Please copy exactly every line from the one that contains "(402, 107) = (472, 59): none -> green donut" to the end of the data below, with both ends included and no other lines.

» **DATA SHOWN**:
· · ·

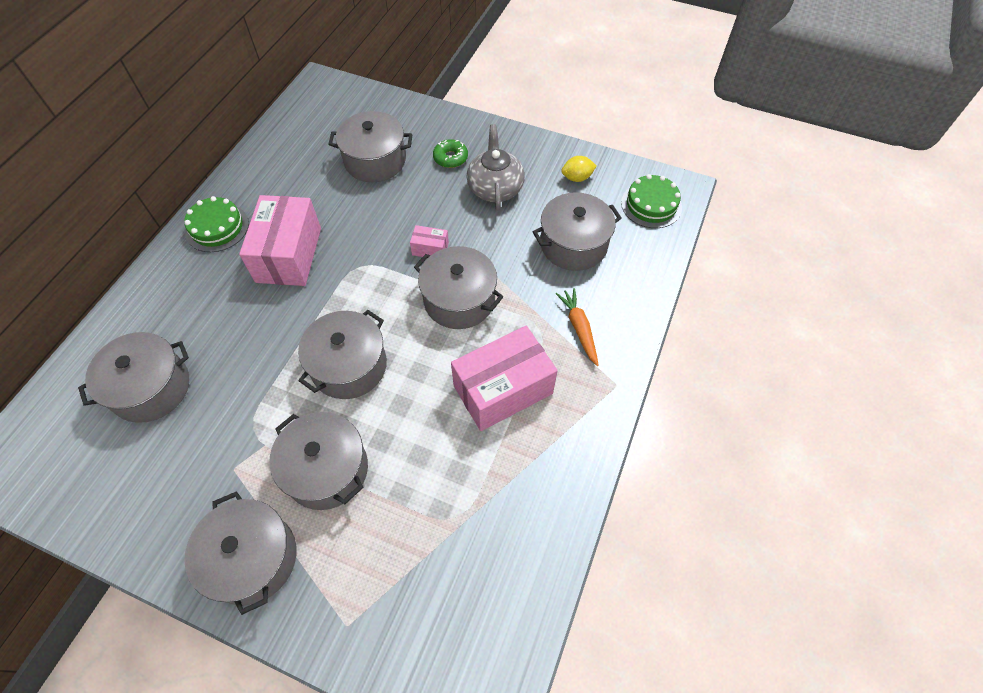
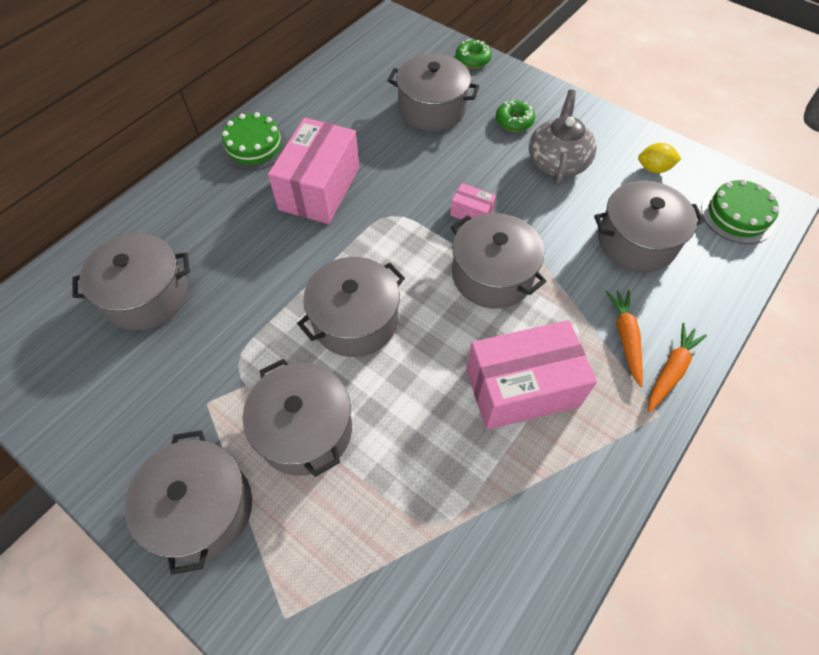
camera: 15 degrees right, 0 degrees up
(402, 107) = (472, 59): none -> green donut
(619, 347) = (670, 371): none -> orange carrot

· · ·

» **EXPECTED OUTPUT**:
(402, 107) = (472, 59): none -> green donut
(619, 347) = (670, 371): none -> orange carrot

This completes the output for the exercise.